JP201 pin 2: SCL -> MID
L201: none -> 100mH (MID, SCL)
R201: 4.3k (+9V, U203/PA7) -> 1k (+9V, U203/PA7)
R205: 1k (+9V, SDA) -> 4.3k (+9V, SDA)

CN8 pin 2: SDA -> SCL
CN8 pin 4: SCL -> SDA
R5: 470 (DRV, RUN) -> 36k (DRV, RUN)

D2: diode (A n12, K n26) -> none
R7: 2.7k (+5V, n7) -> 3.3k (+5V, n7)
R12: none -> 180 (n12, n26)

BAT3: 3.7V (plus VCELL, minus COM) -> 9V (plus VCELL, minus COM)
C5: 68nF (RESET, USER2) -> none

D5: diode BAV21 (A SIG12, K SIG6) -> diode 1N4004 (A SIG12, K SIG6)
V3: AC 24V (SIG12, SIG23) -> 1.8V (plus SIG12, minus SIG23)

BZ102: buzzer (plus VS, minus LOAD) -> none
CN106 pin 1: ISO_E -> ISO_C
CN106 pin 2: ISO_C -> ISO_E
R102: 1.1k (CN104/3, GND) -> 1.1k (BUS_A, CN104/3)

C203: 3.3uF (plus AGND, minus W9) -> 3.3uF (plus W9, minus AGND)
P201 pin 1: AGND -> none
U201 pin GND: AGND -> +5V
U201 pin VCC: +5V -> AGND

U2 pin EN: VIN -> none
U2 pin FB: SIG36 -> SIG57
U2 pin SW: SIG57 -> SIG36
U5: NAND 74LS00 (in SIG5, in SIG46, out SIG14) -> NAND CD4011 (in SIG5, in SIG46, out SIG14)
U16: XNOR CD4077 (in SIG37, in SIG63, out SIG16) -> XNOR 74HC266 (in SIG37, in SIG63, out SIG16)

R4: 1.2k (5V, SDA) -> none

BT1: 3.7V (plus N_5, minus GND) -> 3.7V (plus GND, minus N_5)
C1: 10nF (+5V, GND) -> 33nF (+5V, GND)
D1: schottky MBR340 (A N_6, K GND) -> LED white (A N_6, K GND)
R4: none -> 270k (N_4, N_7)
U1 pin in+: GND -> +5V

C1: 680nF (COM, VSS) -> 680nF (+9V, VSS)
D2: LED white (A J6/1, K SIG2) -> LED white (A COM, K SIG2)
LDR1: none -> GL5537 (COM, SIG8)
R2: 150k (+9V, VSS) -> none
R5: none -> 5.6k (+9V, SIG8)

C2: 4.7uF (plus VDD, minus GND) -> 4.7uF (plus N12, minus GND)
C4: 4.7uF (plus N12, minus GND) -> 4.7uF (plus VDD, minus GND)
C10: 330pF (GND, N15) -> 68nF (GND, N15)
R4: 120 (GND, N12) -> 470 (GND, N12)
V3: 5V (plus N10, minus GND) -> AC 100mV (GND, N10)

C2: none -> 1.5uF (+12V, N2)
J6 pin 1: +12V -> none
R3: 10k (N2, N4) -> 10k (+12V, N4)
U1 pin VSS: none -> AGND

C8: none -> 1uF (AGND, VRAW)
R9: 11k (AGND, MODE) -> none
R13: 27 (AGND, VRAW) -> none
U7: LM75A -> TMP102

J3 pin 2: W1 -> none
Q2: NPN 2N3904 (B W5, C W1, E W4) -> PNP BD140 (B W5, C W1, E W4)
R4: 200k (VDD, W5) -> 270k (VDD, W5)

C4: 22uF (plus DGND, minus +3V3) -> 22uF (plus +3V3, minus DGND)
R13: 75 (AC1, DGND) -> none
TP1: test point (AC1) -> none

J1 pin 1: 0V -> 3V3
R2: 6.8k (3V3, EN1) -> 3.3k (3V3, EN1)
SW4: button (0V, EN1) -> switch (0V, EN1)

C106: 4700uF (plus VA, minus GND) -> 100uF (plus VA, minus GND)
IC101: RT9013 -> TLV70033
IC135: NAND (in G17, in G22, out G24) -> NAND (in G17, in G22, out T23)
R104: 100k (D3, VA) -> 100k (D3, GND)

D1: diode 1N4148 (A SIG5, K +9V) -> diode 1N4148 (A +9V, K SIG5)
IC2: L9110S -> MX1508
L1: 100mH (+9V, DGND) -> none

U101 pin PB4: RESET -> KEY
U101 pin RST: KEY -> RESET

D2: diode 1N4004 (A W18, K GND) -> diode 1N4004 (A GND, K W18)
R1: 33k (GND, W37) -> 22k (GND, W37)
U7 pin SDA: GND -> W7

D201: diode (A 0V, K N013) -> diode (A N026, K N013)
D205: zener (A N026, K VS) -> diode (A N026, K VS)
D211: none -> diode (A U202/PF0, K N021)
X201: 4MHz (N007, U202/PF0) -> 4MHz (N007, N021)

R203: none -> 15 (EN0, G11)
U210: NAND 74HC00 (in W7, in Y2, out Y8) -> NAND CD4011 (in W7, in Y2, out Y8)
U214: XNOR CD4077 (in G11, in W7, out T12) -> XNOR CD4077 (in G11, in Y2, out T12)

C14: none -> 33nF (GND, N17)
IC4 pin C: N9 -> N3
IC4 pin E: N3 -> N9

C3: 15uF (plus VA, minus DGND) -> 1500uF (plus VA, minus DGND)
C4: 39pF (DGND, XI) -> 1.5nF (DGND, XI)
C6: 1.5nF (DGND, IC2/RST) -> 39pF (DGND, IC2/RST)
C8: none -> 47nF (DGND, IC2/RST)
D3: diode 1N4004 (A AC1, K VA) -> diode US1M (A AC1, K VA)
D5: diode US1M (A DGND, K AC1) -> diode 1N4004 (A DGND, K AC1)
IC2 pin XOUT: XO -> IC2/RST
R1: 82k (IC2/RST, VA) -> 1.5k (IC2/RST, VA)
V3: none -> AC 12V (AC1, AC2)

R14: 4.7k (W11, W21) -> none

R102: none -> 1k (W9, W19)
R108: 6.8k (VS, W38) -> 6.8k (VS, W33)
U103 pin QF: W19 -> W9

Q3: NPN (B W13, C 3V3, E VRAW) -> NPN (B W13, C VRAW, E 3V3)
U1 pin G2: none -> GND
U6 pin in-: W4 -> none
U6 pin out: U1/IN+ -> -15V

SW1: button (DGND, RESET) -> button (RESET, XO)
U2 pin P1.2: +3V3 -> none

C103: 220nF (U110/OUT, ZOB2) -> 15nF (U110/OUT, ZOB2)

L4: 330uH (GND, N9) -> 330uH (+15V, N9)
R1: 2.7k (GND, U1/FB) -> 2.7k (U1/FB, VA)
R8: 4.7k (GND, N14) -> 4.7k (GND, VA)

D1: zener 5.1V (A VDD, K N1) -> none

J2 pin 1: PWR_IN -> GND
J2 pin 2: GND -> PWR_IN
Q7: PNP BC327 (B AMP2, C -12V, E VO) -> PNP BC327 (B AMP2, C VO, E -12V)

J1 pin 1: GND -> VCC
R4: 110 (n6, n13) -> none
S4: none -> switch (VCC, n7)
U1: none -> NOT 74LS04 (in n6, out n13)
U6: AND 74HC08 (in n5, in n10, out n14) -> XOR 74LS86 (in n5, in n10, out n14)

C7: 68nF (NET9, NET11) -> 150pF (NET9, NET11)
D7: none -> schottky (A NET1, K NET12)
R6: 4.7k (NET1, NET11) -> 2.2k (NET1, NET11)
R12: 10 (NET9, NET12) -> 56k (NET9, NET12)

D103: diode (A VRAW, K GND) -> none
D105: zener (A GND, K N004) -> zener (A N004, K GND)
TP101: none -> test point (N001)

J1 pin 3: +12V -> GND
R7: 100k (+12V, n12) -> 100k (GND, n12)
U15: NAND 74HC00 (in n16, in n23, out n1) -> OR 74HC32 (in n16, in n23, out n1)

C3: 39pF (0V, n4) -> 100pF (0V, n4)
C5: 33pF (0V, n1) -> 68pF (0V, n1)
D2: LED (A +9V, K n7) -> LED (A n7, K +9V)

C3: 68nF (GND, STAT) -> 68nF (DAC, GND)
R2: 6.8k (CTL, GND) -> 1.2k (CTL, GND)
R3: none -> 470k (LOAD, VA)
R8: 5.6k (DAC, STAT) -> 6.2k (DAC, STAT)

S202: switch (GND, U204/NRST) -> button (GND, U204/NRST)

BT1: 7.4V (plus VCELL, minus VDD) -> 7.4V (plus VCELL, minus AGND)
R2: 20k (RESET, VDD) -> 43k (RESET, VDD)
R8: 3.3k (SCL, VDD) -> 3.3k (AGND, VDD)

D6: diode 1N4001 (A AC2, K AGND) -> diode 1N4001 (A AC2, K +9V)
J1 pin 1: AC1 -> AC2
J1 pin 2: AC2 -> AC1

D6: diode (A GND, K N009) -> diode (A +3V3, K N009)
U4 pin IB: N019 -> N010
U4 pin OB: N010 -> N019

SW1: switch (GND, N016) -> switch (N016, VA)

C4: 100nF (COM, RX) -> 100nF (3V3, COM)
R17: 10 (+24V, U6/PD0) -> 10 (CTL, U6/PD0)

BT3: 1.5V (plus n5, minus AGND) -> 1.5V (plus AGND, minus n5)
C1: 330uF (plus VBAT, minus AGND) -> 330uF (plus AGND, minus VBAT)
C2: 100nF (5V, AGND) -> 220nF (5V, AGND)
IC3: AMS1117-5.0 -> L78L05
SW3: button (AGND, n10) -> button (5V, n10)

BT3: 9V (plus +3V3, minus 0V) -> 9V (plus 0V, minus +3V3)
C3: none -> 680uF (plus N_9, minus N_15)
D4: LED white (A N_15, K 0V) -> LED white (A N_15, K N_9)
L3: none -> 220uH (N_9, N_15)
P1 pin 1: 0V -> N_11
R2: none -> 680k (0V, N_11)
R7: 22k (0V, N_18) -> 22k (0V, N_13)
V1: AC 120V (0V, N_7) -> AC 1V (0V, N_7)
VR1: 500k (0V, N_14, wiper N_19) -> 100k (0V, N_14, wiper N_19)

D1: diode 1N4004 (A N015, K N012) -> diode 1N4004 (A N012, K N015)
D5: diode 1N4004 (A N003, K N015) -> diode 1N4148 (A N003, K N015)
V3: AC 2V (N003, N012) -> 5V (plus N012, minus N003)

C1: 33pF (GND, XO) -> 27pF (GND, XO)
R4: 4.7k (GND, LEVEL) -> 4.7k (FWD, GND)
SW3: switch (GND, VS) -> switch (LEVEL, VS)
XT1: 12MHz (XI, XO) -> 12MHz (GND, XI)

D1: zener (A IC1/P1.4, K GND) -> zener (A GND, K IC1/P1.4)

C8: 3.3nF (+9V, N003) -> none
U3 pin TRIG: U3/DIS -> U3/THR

**THE TASK**
Out of the data above, transcribe exactly and only the lines starting with the line that has "C4: 22uF (plus" and going on through the line that has "IC135: NAND (in", both included.

**TASK SOLUTION**
C4: 22uF (plus DGND, minus +3V3) -> 22uF (plus +3V3, minus DGND)
R13: 75 (AC1, DGND) -> none
TP1: test point (AC1) -> none

J1 pin 1: 0V -> 3V3
R2: 6.8k (3V3, EN1) -> 3.3k (3V3, EN1)
SW4: button (0V, EN1) -> switch (0V, EN1)

C106: 4700uF (plus VA, minus GND) -> 100uF (plus VA, minus GND)
IC101: RT9013 -> TLV70033
IC135: NAND (in G17, in G22, out G24) -> NAND (in G17, in G22, out T23)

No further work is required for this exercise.